_WHAT THE TASK REQUIRES_
Go through the records and show each line where the word "none" occurs.

_RECORDS TO PROCESS_
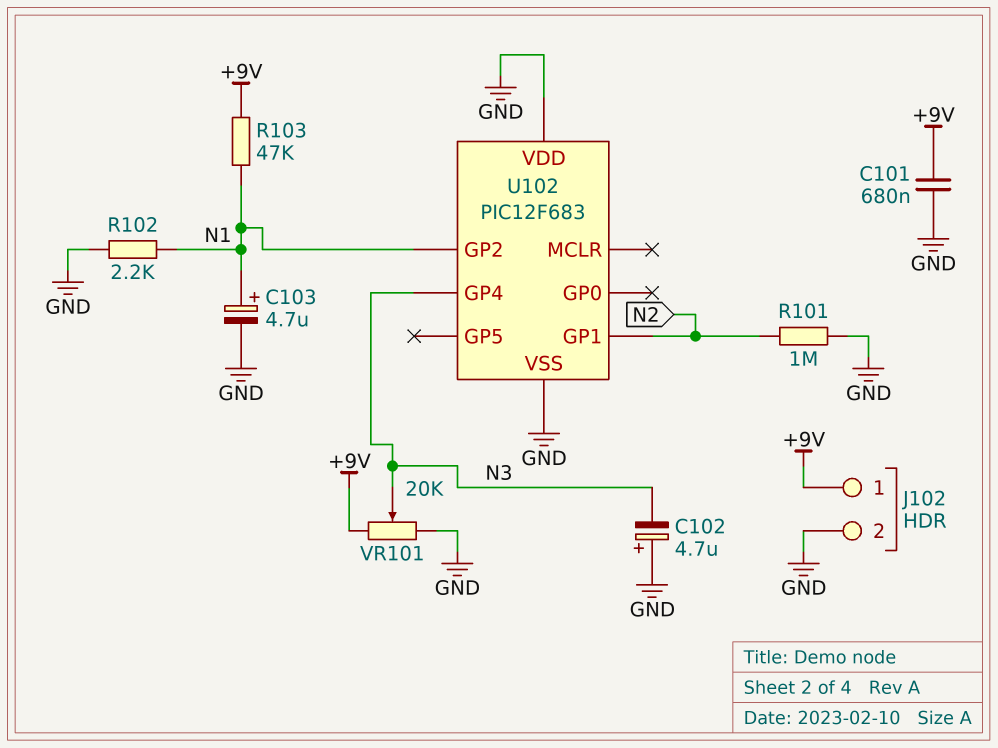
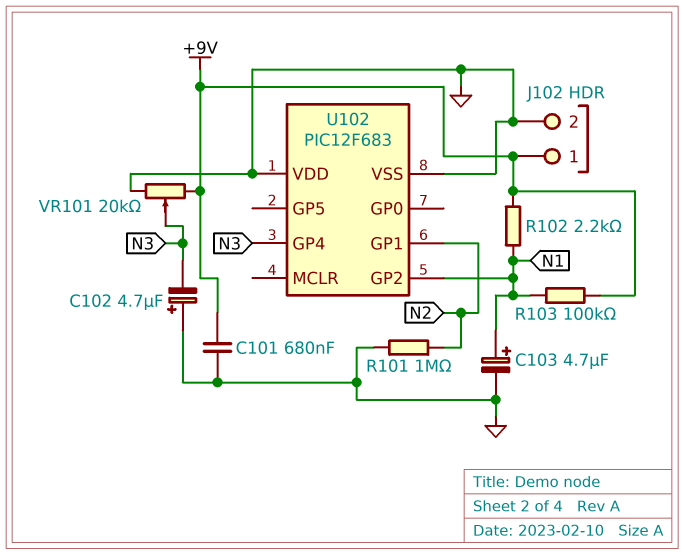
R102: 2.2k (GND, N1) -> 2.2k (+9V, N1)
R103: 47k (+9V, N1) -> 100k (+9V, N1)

* * *

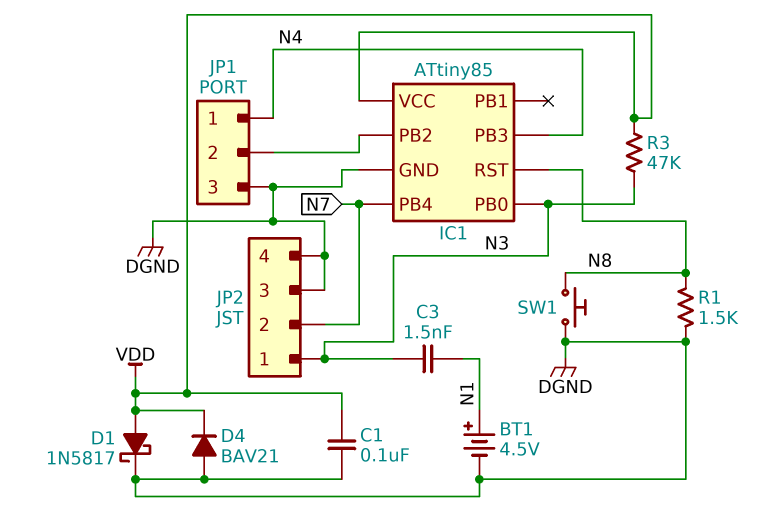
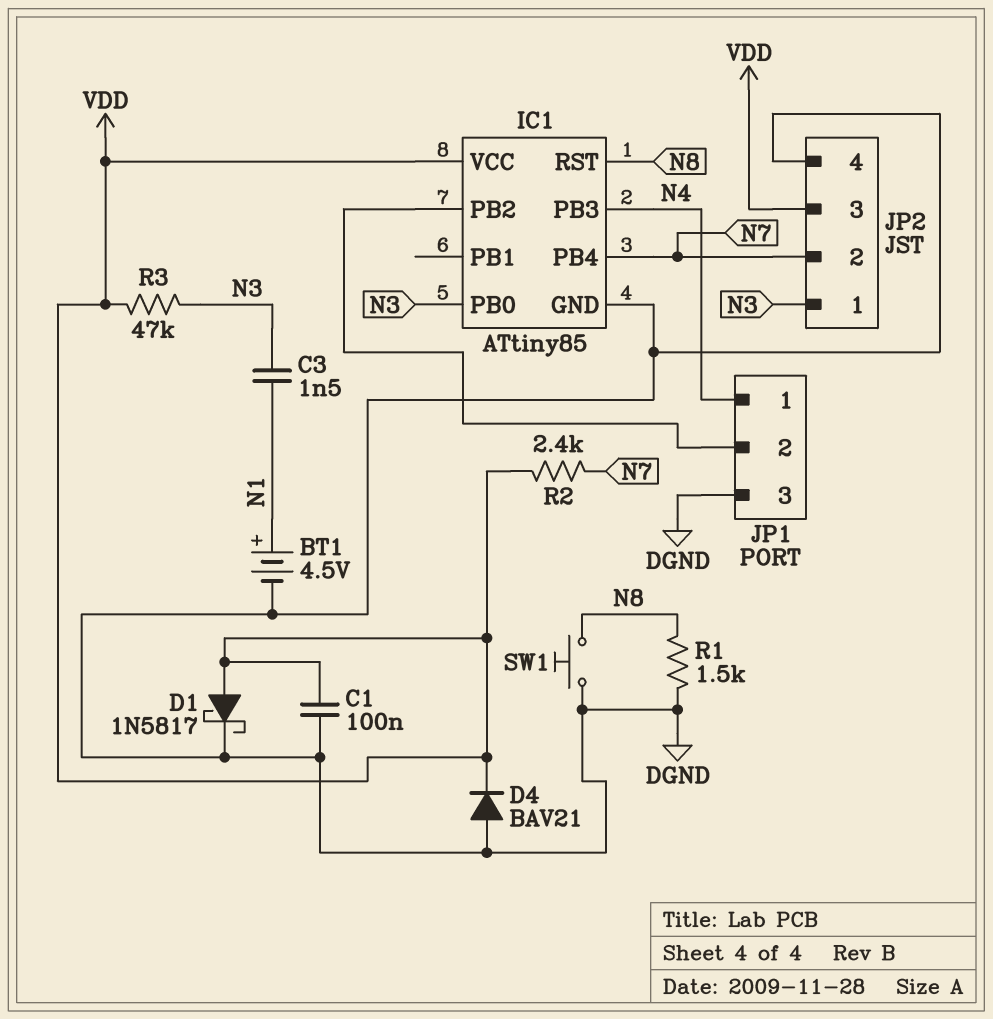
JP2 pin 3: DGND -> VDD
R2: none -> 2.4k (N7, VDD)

...

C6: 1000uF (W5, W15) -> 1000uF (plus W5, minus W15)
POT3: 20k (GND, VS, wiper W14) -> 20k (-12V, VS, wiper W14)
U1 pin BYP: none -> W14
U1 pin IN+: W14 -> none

_RESPONSE_
R2: none -> 2.4k (N7, VDD)
U1 pin BYP: none -> W14
U1 pin IN+: W14 -> none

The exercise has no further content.